-------- Data --------
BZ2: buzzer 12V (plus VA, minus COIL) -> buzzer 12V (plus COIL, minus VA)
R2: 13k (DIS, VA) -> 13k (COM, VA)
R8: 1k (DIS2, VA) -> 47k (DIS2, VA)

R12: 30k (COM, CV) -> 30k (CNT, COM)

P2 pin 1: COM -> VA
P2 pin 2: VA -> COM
--------
■ Exercise details ■
Write out each entry again, word for word.

■ Expected output ■
BZ2: buzzer 12V (plus VA, minus COIL) -> buzzer 12V (plus COIL, minus VA)
R2: 13k (DIS, VA) -> 13k (COM, VA)
R8: 1k (DIS2, VA) -> 47k (DIS2, VA)

R12: 30k (COM, CV) -> 30k (CNT, COM)

P2 pin 1: COM -> VA
P2 pin 2: VA -> COM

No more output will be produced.